Exercise brief
When a line in the data below includes "first", pick it out and copy it.

Data extract
_ _ _ _ _

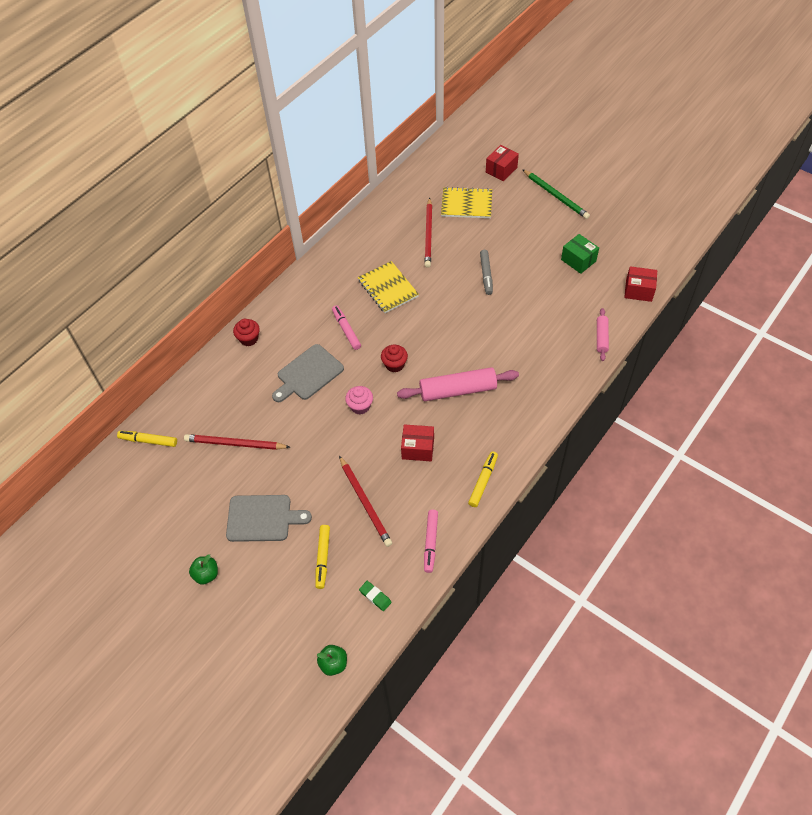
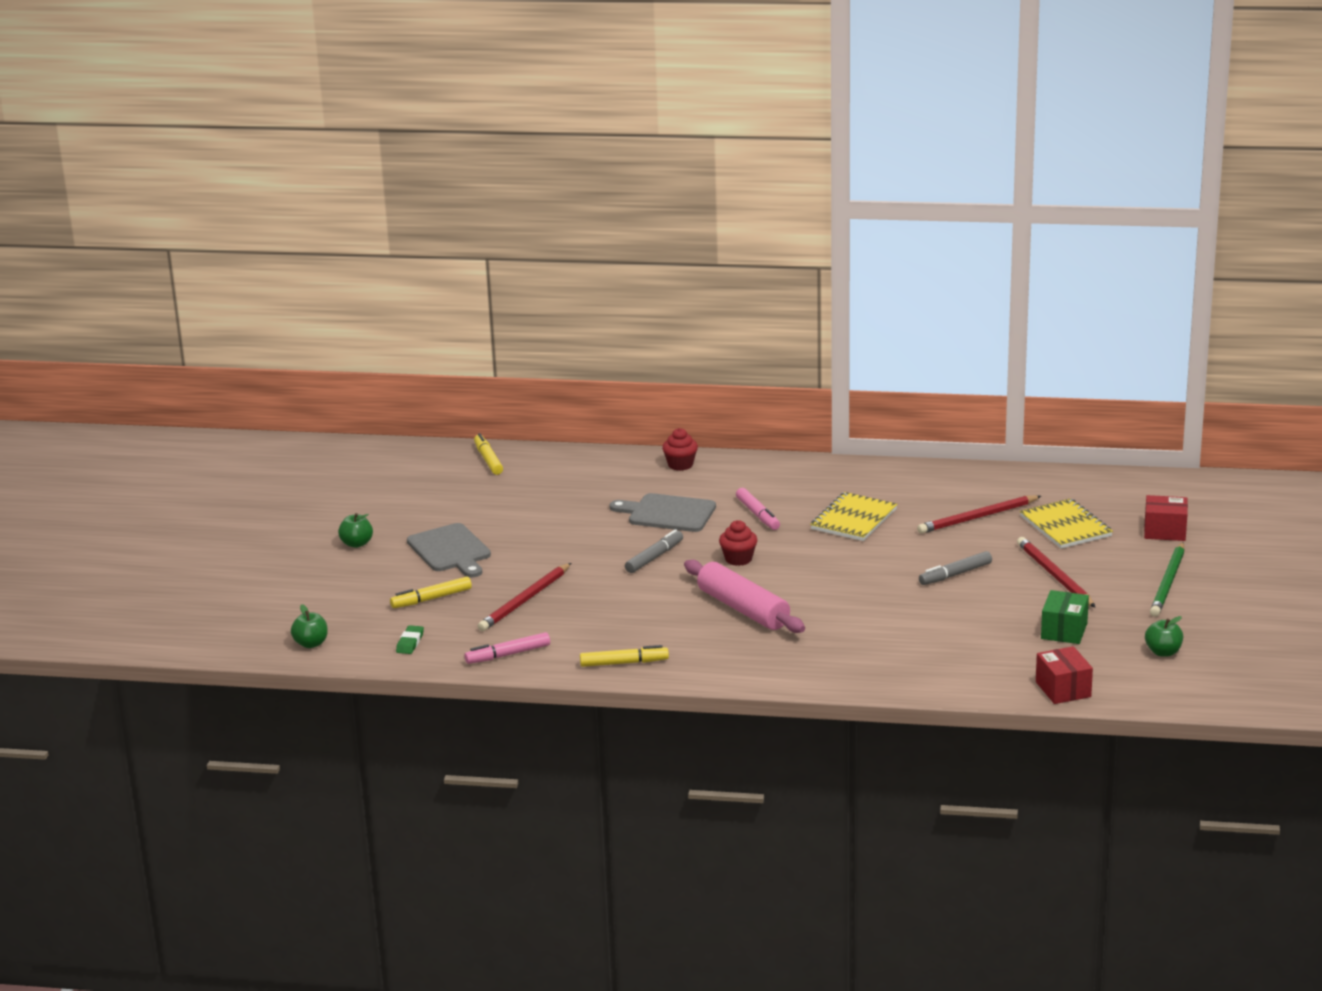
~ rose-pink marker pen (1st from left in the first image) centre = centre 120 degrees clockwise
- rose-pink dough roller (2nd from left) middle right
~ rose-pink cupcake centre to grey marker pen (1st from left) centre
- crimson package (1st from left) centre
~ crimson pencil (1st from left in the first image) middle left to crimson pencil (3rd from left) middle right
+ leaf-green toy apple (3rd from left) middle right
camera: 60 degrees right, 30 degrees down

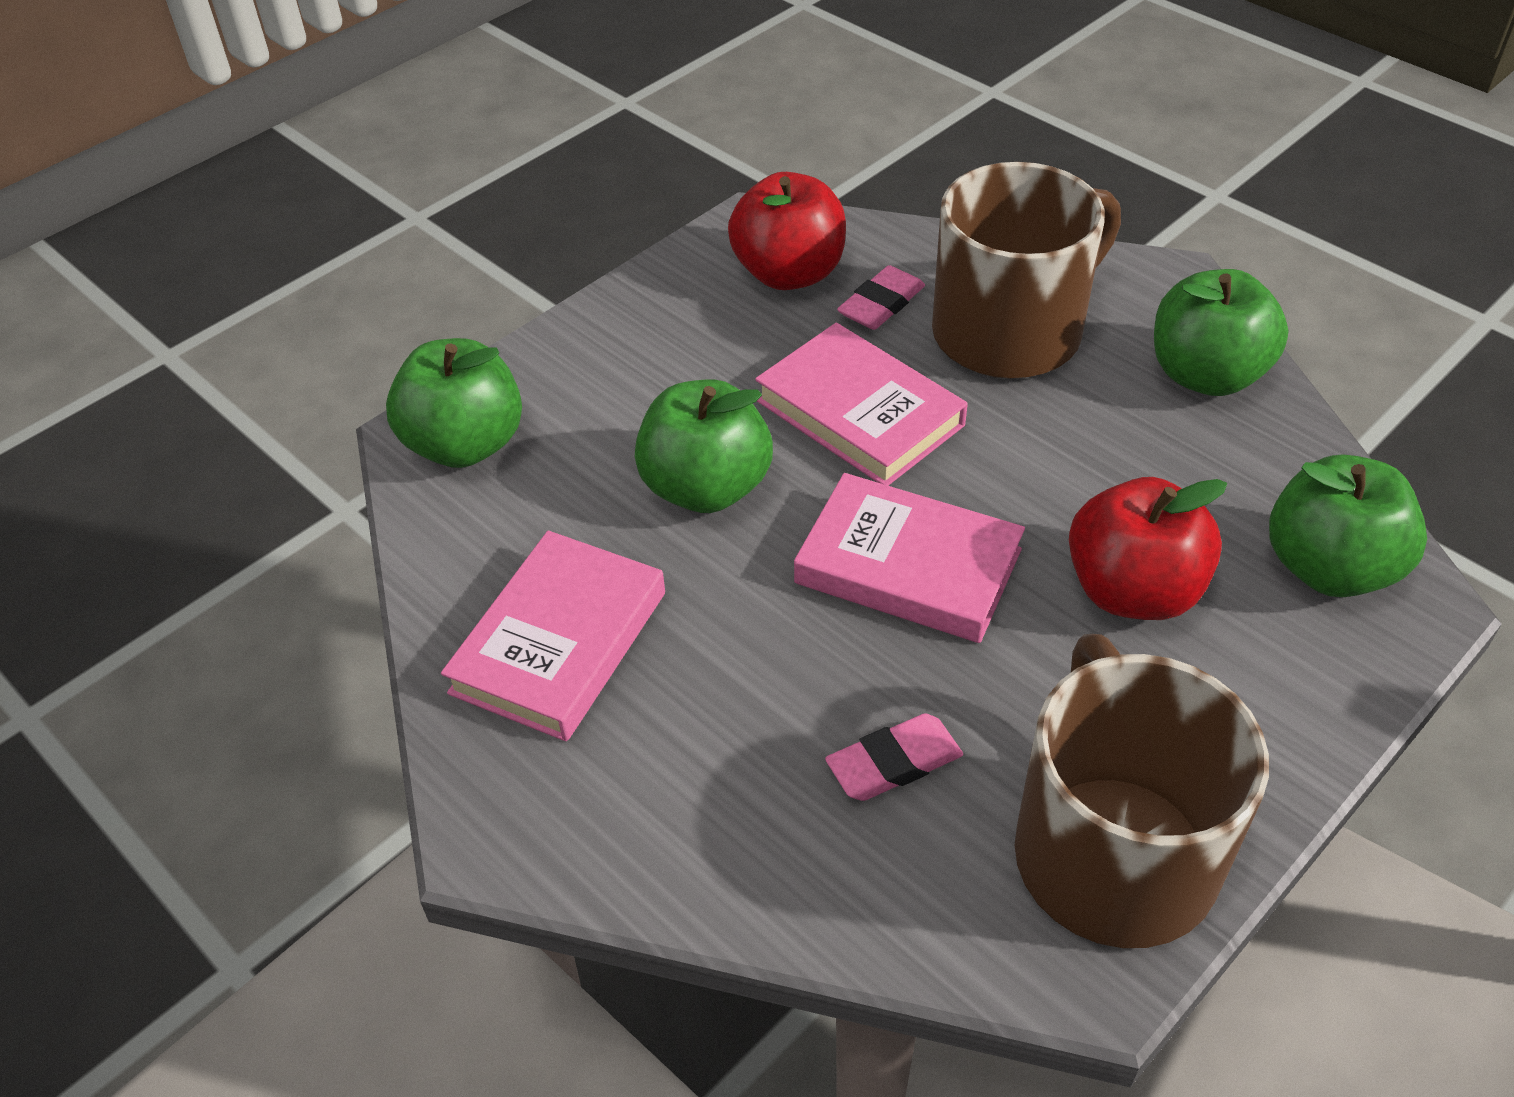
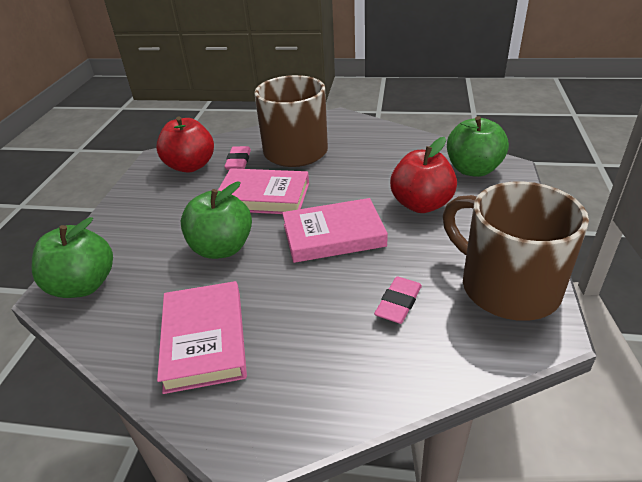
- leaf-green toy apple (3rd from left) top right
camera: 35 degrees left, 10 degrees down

_ _ _ _ _

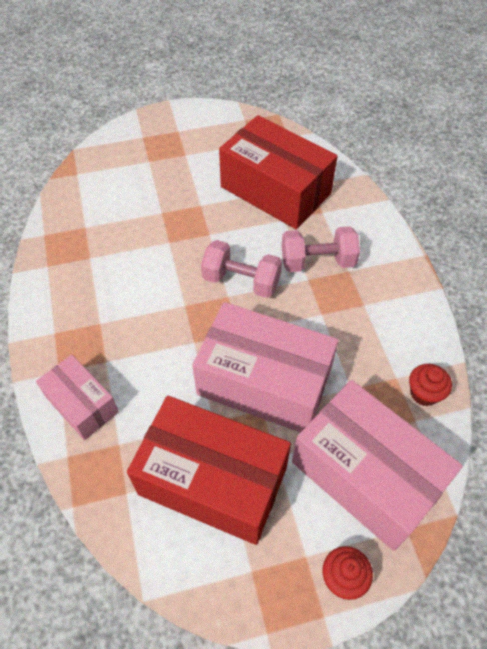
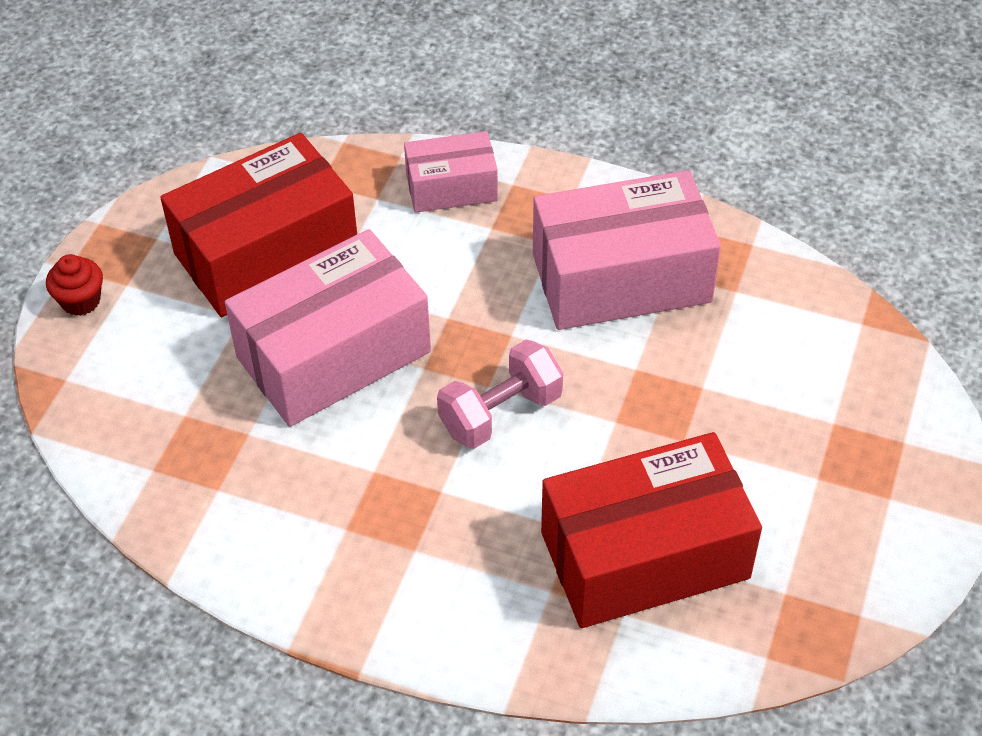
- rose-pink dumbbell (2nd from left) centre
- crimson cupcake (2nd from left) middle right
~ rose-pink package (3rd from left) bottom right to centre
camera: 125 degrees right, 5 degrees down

_ _ _ _ _

Output of the task
~ rose-pink marker pen (1st from left in the first image) centre = centre 120 degrees clockwise
~ crimson pencil (1st from left in the first image) middle left to crimson pencil (3rd from left) middle right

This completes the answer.